Material provided below:

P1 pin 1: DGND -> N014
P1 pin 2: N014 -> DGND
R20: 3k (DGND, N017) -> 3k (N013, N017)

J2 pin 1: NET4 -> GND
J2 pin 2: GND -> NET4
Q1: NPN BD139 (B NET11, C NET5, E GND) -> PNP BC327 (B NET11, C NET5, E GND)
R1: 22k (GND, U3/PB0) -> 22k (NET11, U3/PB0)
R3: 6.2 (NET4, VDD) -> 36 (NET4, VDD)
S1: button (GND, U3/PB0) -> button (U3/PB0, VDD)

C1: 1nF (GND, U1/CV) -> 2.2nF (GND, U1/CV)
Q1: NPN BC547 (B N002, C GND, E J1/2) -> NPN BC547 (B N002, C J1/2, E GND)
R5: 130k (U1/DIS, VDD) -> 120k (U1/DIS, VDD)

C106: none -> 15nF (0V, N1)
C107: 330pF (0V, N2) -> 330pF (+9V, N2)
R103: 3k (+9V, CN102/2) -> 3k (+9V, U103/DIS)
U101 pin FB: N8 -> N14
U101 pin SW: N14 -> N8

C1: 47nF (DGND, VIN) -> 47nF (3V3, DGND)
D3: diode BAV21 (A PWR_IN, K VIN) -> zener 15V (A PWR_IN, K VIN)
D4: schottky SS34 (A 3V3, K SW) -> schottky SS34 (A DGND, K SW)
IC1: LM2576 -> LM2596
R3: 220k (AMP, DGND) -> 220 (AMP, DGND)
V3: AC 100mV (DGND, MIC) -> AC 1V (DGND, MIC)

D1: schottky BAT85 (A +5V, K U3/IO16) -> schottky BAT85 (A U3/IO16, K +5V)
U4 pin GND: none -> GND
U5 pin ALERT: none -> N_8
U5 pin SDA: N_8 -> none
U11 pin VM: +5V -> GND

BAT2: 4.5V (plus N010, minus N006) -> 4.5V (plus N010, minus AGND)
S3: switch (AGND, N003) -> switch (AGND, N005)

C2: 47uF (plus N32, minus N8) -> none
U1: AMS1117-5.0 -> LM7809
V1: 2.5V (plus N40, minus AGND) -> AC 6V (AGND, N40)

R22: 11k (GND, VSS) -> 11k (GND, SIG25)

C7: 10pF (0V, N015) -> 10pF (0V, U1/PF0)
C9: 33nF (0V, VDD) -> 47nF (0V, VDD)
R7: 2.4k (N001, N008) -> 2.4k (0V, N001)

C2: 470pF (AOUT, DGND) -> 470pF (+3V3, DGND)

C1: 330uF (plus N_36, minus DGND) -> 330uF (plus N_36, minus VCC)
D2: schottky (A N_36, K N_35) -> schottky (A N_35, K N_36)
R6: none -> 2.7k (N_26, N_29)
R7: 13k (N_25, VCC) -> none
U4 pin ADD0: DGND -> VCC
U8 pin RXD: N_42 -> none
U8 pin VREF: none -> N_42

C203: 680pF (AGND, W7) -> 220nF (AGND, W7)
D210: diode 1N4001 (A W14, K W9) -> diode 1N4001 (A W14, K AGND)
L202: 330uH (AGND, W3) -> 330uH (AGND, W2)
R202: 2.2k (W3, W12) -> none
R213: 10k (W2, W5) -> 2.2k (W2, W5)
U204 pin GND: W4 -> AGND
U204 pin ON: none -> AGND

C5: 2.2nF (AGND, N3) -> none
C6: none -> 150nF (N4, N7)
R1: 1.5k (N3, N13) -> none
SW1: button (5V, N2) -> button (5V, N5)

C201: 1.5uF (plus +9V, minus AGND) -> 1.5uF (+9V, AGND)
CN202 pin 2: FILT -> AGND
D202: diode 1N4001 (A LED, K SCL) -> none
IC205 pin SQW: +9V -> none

End of Material provided.

### What is required:
Above are the records. Print exactly, and only, the lines from the line with "D4: schottky SS34" to the line with "S3: switch (AGND, N003)", both inclusive.

### Exercise output:
D4: schottky SS34 (A 3V3, K SW) -> schottky SS34 (A DGND, K SW)
IC1: LM2576 -> LM2596
R3: 220k (AMP, DGND) -> 220 (AMP, DGND)
V3: AC 100mV (DGND, MIC) -> AC 1V (DGND, MIC)

D1: schottky BAT85 (A +5V, K U3/IO16) -> schottky BAT85 (A U3/IO16, K +5V)
U4 pin GND: none -> GND
U5 pin ALERT: none -> N_8
U5 pin SDA: N_8 -> none
U11 pin VM: +5V -> GND

BAT2: 4.5V (plus N010, minus N006) -> 4.5V (plus N010, minus AGND)
S3: switch (AGND, N003) -> switch (AGND, N005)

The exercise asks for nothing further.